**Task description**
Search the records below for the string "plus", and report each line that contains it.

**Source records**

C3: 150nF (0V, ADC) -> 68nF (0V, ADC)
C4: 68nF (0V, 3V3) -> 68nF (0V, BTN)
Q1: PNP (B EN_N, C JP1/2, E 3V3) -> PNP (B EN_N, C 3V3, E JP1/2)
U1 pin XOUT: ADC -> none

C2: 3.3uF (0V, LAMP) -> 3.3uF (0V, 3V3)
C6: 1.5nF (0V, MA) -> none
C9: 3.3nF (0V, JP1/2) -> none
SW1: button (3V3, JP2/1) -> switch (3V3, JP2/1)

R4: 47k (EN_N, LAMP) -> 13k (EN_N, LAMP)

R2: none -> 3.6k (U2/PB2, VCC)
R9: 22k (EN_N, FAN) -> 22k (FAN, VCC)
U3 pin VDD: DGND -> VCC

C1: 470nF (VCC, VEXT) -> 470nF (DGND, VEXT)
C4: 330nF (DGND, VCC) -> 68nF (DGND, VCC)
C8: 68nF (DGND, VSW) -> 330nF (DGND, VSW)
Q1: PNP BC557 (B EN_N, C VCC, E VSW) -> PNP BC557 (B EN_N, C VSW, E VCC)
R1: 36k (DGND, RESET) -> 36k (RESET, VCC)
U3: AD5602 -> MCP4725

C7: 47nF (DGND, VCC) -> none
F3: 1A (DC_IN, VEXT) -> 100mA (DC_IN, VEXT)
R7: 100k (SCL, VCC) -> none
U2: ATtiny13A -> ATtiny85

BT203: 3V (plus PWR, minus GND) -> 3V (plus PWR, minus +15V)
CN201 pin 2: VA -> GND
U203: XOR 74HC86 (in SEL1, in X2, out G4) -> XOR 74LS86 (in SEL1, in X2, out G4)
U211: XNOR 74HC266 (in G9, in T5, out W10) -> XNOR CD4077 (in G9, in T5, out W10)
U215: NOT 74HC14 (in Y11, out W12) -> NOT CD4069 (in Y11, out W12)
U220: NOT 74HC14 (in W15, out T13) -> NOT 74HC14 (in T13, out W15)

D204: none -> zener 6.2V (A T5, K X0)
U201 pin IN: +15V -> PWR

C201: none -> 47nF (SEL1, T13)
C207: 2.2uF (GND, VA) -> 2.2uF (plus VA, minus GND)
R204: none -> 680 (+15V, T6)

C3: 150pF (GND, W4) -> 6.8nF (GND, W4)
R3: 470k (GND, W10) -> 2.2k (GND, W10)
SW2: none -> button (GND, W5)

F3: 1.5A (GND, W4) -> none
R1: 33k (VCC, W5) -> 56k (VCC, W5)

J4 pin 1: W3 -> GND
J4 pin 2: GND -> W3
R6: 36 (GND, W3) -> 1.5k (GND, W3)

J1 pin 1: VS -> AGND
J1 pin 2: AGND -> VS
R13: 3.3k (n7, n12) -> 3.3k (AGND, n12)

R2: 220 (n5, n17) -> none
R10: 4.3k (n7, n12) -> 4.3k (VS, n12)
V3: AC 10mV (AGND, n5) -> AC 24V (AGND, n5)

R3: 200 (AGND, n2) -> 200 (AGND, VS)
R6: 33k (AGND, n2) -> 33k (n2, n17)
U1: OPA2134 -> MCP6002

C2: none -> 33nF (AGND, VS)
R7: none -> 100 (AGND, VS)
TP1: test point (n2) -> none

**Solution**
BT203: 3V (plus PWR, minus GND) -> 3V (plus PWR, minus +15V)
C207: 2.2uF (GND, VA) -> 2.2uF (plus VA, minus GND)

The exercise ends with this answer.